▶ Your instructions
Starting at the line that contains "The dado (rojo)" and ending at the line that contains "The pirámide (negro)", the lines below are to be given again exactly, with nothing added.
-- Given data follows --
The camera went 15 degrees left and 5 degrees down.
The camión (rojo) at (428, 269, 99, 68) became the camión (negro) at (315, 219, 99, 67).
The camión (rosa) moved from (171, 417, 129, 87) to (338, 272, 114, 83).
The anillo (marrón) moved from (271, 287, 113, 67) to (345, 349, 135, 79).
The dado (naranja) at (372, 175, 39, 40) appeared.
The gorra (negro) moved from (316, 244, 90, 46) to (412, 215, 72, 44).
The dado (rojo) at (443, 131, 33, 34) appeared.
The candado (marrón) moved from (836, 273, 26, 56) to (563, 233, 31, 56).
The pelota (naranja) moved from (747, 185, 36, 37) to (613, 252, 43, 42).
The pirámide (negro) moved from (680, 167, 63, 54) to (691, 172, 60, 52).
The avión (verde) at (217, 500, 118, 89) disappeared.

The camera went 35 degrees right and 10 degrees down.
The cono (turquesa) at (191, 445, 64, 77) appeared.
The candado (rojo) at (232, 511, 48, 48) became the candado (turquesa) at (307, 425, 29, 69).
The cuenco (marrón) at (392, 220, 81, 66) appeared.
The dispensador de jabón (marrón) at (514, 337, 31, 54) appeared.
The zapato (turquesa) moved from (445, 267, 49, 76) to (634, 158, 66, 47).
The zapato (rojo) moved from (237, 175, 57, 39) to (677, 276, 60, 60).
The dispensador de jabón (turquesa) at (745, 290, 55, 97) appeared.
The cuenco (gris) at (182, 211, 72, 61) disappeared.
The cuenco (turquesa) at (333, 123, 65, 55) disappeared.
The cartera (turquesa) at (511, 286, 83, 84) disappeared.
-- Given data concluded --
-- Given data follows --
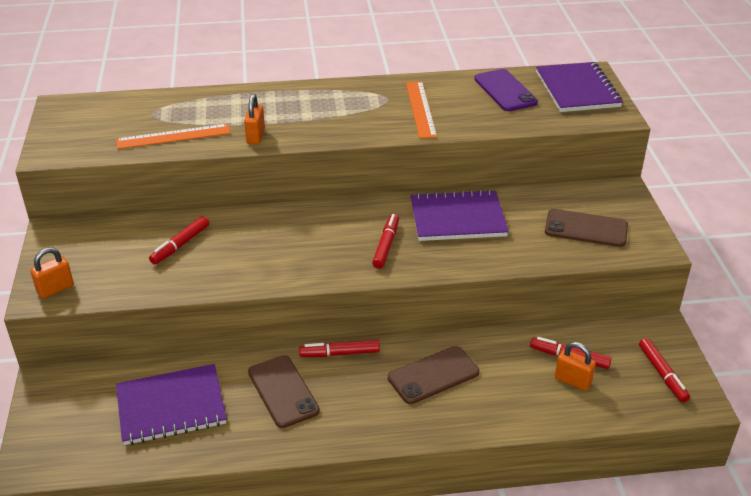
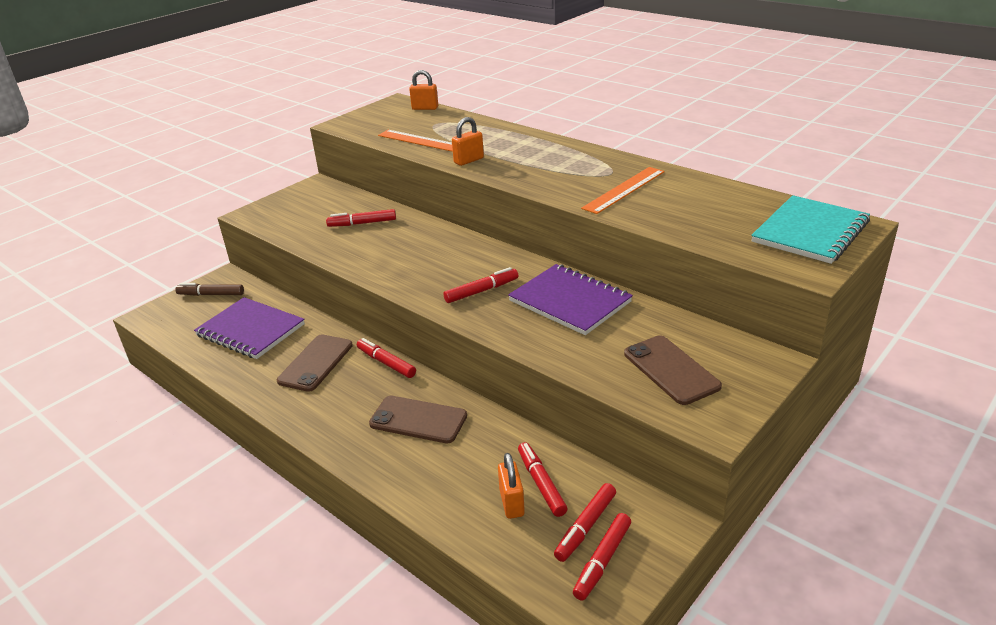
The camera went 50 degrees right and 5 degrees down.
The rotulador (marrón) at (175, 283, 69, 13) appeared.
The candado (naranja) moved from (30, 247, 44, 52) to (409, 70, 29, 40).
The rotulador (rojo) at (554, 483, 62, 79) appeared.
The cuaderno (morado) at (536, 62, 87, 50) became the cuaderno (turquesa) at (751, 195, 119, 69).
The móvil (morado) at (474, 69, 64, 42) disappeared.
-- Given data concluded --
-- Given data follows --
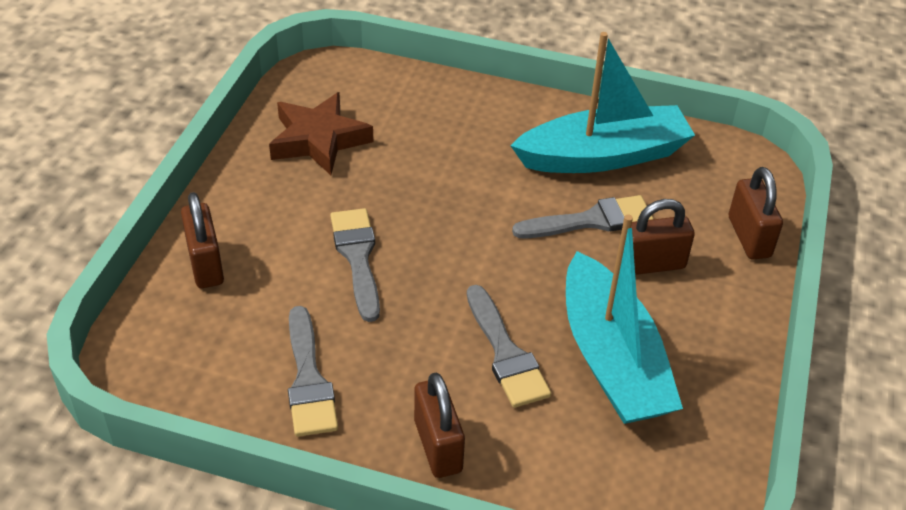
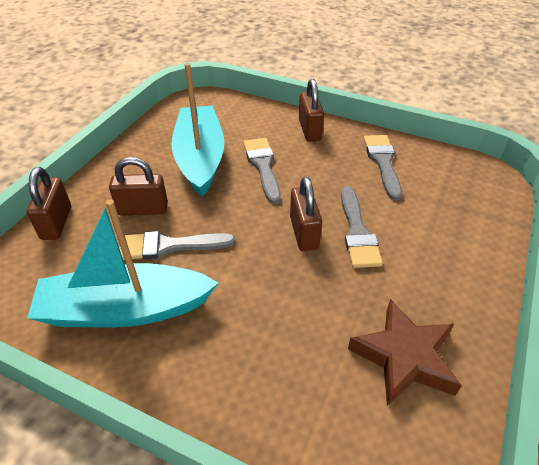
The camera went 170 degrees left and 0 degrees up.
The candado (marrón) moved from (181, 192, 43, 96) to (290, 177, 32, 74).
-- Given data concluded --
▶ Response to this task
The dado (rojo) at (443, 131, 33, 34) appeared.
The candado (marrón) moved from (836, 273, 26, 56) to (563, 233, 31, 56).
The pelota (naranja) moved from (747, 185, 36, 37) to (613, 252, 43, 42).
The pirámide (negro) moved from (680, 167, 63, 54) to (691, 172, 60, 52).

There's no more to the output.